Exercise objective: Each line below should be repeated exactly, but no picture should be carried over.

Stored data entries:
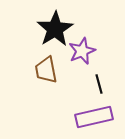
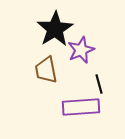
purple star: moved 1 px left, 1 px up
purple rectangle: moved 13 px left, 10 px up; rotated 9 degrees clockwise
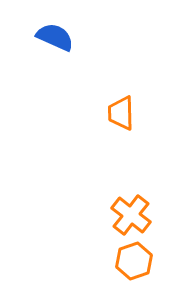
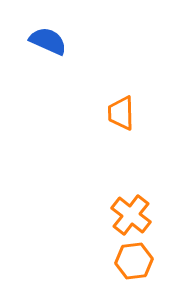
blue semicircle: moved 7 px left, 4 px down
orange hexagon: rotated 12 degrees clockwise
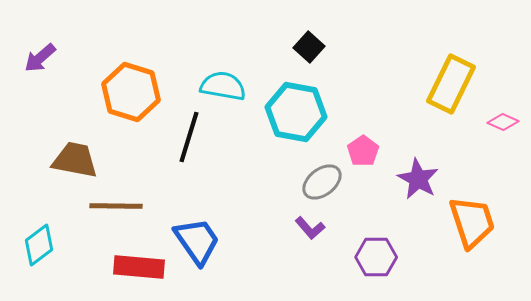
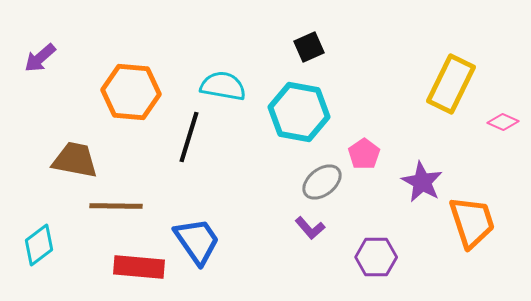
black square: rotated 24 degrees clockwise
orange hexagon: rotated 12 degrees counterclockwise
cyan hexagon: moved 3 px right
pink pentagon: moved 1 px right, 3 px down
purple star: moved 4 px right, 3 px down
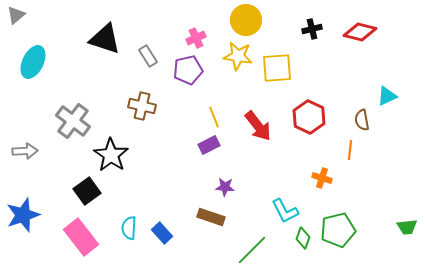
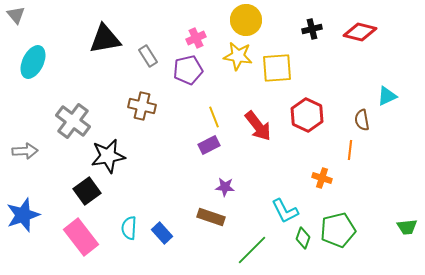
gray triangle: rotated 30 degrees counterclockwise
black triangle: rotated 28 degrees counterclockwise
red hexagon: moved 2 px left, 2 px up
black star: moved 3 px left, 1 px down; rotated 28 degrees clockwise
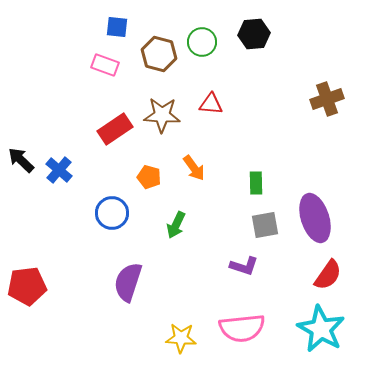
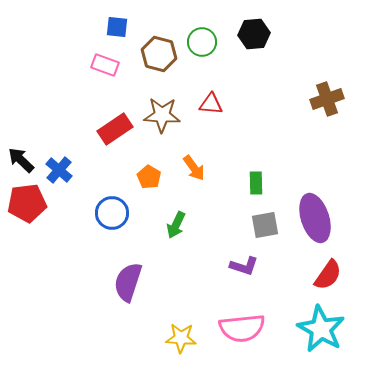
orange pentagon: rotated 15 degrees clockwise
red pentagon: moved 83 px up
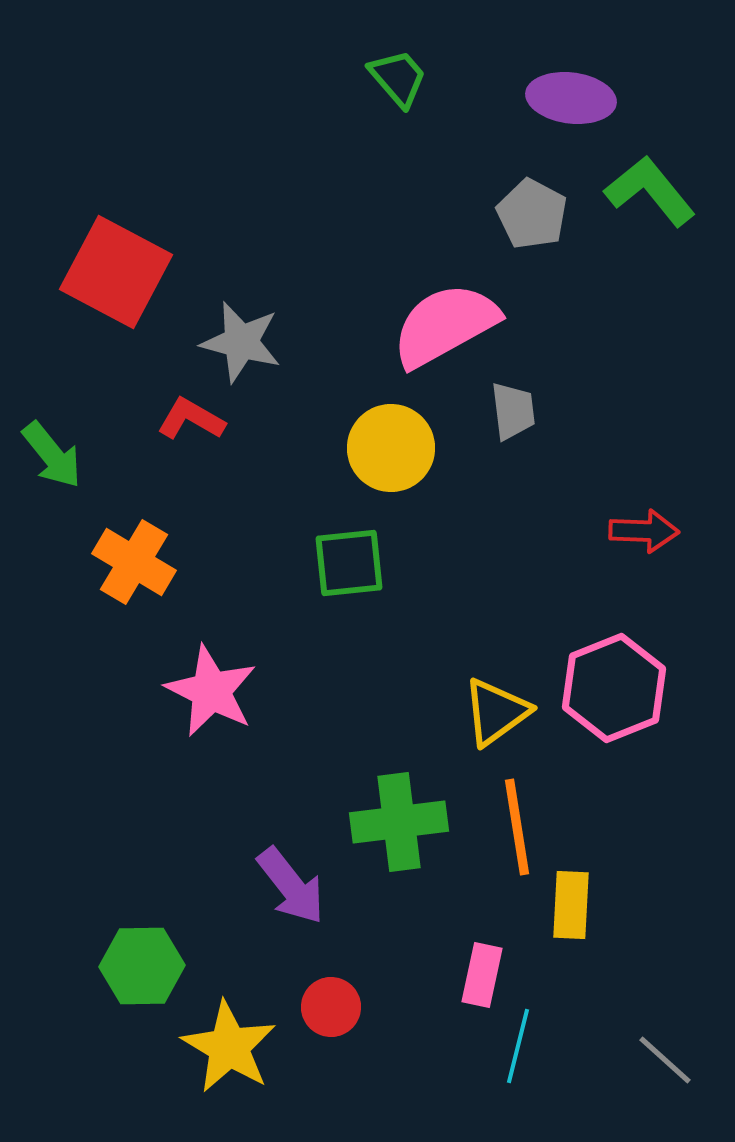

Exercise output:
purple star: moved 1 px left, 1 px up
purple rectangle: moved 13 px left, 10 px up; rotated 9 degrees clockwise
blue semicircle: moved 7 px left, 4 px down
orange hexagon: rotated 12 degrees clockwise
black square: rotated 24 degrees clockwise
orange hexagon: rotated 12 degrees counterclockwise
cyan hexagon: moved 3 px right
pink pentagon: moved 1 px right, 3 px down
purple star: moved 4 px right, 3 px down
gray triangle: rotated 30 degrees counterclockwise
black triangle: rotated 28 degrees counterclockwise
red hexagon: moved 2 px left, 2 px up
black star: moved 3 px left, 1 px down; rotated 28 degrees clockwise
orange pentagon: rotated 15 degrees clockwise
red pentagon: moved 83 px up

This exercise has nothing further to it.